• TASK OBJECTIVE: An identical copy of all records below is to be written out.

---

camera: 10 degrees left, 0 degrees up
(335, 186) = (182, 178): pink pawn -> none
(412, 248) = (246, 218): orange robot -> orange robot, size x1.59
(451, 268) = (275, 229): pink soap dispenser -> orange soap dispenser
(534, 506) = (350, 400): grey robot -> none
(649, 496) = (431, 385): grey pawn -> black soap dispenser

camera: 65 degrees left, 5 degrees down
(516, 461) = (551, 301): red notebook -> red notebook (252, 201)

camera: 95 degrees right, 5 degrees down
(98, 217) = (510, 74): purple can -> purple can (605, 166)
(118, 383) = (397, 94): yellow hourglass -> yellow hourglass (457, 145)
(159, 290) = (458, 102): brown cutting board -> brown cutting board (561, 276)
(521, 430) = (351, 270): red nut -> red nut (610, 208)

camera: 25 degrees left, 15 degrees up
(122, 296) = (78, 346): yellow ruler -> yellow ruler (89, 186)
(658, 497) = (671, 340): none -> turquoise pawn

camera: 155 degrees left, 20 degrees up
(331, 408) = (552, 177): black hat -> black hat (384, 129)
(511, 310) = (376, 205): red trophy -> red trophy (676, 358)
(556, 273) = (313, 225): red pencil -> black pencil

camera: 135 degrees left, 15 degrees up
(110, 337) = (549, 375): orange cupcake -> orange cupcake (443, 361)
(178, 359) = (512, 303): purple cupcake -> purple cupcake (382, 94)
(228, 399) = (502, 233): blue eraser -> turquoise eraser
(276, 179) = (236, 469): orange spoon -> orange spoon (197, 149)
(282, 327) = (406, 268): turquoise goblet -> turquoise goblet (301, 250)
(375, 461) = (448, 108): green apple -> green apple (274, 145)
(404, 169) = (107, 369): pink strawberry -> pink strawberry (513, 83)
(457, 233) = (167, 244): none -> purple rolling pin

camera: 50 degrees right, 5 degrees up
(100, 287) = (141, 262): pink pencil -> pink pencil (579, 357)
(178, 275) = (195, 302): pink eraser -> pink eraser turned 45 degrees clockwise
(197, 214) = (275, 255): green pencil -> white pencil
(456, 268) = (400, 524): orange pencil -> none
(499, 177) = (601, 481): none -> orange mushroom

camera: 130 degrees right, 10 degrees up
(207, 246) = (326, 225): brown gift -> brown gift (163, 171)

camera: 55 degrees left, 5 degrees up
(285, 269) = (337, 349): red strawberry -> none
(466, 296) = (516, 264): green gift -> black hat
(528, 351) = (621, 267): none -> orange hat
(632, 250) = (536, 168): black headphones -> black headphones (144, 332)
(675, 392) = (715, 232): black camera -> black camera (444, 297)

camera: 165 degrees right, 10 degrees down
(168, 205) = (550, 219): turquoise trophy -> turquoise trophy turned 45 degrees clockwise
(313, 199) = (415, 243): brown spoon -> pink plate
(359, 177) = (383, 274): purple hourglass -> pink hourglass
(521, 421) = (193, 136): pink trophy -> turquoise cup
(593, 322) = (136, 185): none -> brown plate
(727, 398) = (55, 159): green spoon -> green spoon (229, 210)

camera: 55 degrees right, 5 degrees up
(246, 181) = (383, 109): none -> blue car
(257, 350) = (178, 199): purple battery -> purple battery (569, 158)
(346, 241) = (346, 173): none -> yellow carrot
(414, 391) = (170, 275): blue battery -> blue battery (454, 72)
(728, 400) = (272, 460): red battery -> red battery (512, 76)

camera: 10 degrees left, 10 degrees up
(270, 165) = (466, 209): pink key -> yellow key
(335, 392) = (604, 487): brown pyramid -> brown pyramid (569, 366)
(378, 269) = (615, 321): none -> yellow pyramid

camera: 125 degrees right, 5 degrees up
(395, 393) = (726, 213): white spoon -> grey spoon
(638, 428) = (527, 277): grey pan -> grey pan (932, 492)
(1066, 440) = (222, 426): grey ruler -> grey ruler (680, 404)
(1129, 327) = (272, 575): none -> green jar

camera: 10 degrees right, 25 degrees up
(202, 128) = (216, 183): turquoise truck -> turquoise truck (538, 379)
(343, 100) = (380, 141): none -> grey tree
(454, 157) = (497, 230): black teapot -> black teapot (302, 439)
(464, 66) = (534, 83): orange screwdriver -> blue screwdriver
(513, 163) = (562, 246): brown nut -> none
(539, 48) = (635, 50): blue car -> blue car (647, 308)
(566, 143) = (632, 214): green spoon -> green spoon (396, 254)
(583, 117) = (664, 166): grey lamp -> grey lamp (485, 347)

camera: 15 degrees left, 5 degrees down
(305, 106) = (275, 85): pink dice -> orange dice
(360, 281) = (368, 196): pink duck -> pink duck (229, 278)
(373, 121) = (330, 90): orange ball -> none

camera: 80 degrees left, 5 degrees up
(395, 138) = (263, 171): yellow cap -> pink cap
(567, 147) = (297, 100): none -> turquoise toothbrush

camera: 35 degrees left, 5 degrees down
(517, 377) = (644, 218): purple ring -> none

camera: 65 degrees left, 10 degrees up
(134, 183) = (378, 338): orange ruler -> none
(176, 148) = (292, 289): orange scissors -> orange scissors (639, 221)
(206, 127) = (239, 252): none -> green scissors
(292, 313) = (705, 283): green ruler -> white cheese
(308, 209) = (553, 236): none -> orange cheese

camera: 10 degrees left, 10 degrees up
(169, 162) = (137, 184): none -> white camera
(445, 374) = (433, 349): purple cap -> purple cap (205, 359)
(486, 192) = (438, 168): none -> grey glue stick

---

• TASK ANSWER:
camera: 10 degrees left, 0 degrees up
(335, 186) = (182, 178): pink pawn -> none
(412, 248) = (246, 218): orange robot -> orange robot, size x1.59
(451, 268) = (275, 229): pink soap dispenser -> orange soap dispenser
(534, 506) = (350, 400): grey robot -> none
(649, 496) = (431, 385): grey pawn -> black soap dispenser

camera: 65 degrees left, 5 degrees down
(516, 461) = (551, 301): red notebook -> red notebook (252, 201)

camera: 95 degrees right, 5 degrees down
(98, 217) = (510, 74): purple can -> purple can (605, 166)
(118, 383) = (397, 94): yellow hourglass -> yellow hourglass (457, 145)
(159, 290) = (458, 102): brown cutting board -> brown cutting board (561, 276)
(521, 430) = (351, 270): red nut -> red nut (610, 208)

camera: 25 degrees left, 15 degrees up
(122, 296) = (78, 346): yellow ruler -> yellow ruler (89, 186)
(658, 497) = (671, 340): none -> turquoise pawn

camera: 155 degrees left, 20 degrees up
(331, 408) = (552, 177): black hat -> black hat (384, 129)
(511, 310) = (376, 205): red trophy -> red trophy (676, 358)
(556, 273) = (313, 225): red pencil -> black pencil

camera: 135 degrees left, 15 degrees up
(110, 337) = (549, 375): orange cupcake -> orange cupcake (443, 361)
(178, 359) = (512, 303): purple cupcake -> purple cupcake (382, 94)
(228, 399) = (502, 233): blue eraser -> turquoise eraser
(276, 179) = (236, 469): orange spoon -> orange spoon (197, 149)
(282, 327) = (406, 268): turquoise goblet -> turquoise goblet (301, 250)
(375, 461) = (448, 108): green apple -> green apple (274, 145)
(404, 169) = (107, 369): pink strawberry -> pink strawberry (513, 83)
(457, 233) = (167, 244): none -> purple rolling pin

camera: 50 degrees right, 5 degrees up
(100, 287) = (141, 262): pink pencil -> pink pencil (579, 357)
(178, 275) = (195, 302): pink eraser -> pink eraser turned 45 degrees clockwise
(197, 214) = (275, 255): green pencil -> white pencil
(456, 268) = (400, 524): orange pencil -> none
(499, 177) = (601, 481): none -> orange mushroom

camera: 130 degrees right, 10 degrees up
(207, 246) = (326, 225): brown gift -> brown gift (163, 171)

camera: 55 degrees left, 5 degrees up
(285, 269) = (337, 349): red strawberry -> none
(466, 296) = (516, 264): green gift -> black hat
(528, 351) = (621, 267): none -> orange hat
(632, 250) = (536, 168): black headphones -> black headphones (144, 332)
(675, 392) = (715, 232): black camera -> black camera (444, 297)

camera: 165 degrees right, 10 degrees down
(168, 205) = (550, 219): turquoise trophy -> turquoise trophy turned 45 degrees clockwise
(313, 199) = (415, 243): brown spoon -> pink plate
(359, 177) = (383, 274): purple hourglass -> pink hourglass
(521, 421) = (193, 136): pink trophy -> turquoise cup
(593, 322) = (136, 185): none -> brown plate
(727, 398) = (55, 159): green spoon -> green spoon (229, 210)

camera: 55 degrees right, 5 degrees up
(246, 181) = (383, 109): none -> blue car
(257, 350) = (178, 199): purple battery -> purple battery (569, 158)
(346, 241) = (346, 173): none -> yellow carrot
(414, 391) = (170, 275): blue battery -> blue battery (454, 72)
(728, 400) = (272, 460): red battery -> red battery (512, 76)

camera: 10 degrees left, 10 degrees up
(270, 165) = (466, 209): pink key -> yellow key
(335, 392) = (604, 487): brown pyramid -> brown pyramid (569, 366)
(378, 269) = (615, 321): none -> yellow pyramid

camera: 125 degrees right, 5 degrees up
(395, 393) = (726, 213): white spoon -> grey spoon
(638, 428) = (527, 277): grey pan -> grey pan (932, 492)
(1066, 440) = (222, 426): grey ruler -> grey ruler (680, 404)
(1129, 327) = (272, 575): none -> green jar

camera: 10 degrees right, 25 degrees up
(202, 128) = (216, 183): turquoise truck -> turquoise truck (538, 379)
(343, 100) = (380, 141): none -> grey tree
(454, 157) = (497, 230): black teapot -> black teapot (302, 439)
(464, 66) = (534, 83): orange screwdriver -> blue screwdriver
(513, 163) = (562, 246): brown nut -> none
(539, 48) = (635, 50): blue car -> blue car (647, 308)
(566, 143) = (632, 214): green spoon -> green spoon (396, 254)
(583, 117) = (664, 166): grey lamp -> grey lamp (485, 347)

camera: 15 degrees left, 5 degrees down
(305, 106) = (275, 85): pink dice -> orange dice
(360, 281) = (368, 196): pink duck -> pink duck (229, 278)
(373, 121) = (330, 90): orange ball -> none

camera: 80 degrees left, 5 degrees up
(395, 138) = (263, 171): yellow cap -> pink cap
(567, 147) = (297, 100): none -> turquoise toothbrush

camera: 35 degrees left, 5 degrees down
(517, 377) = (644, 218): purple ring -> none

camera: 65 degrees left, 10 degrees up
(134, 183) = (378, 338): orange ruler -> none
(176, 148) = (292, 289): orange scissors -> orange scissors (639, 221)
(206, 127) = (239, 252): none -> green scissors
(292, 313) = (705, 283): green ruler -> white cheese
(308, 209) = (553, 236): none -> orange cheese

camera: 10 degrees left, 10 degrees up
(169, 162) = (137, 184): none -> white camera
(445, 374) = (433, 349): purple cap -> purple cap (205, 359)
(486, 192) = (438, 168): none -> grey glue stick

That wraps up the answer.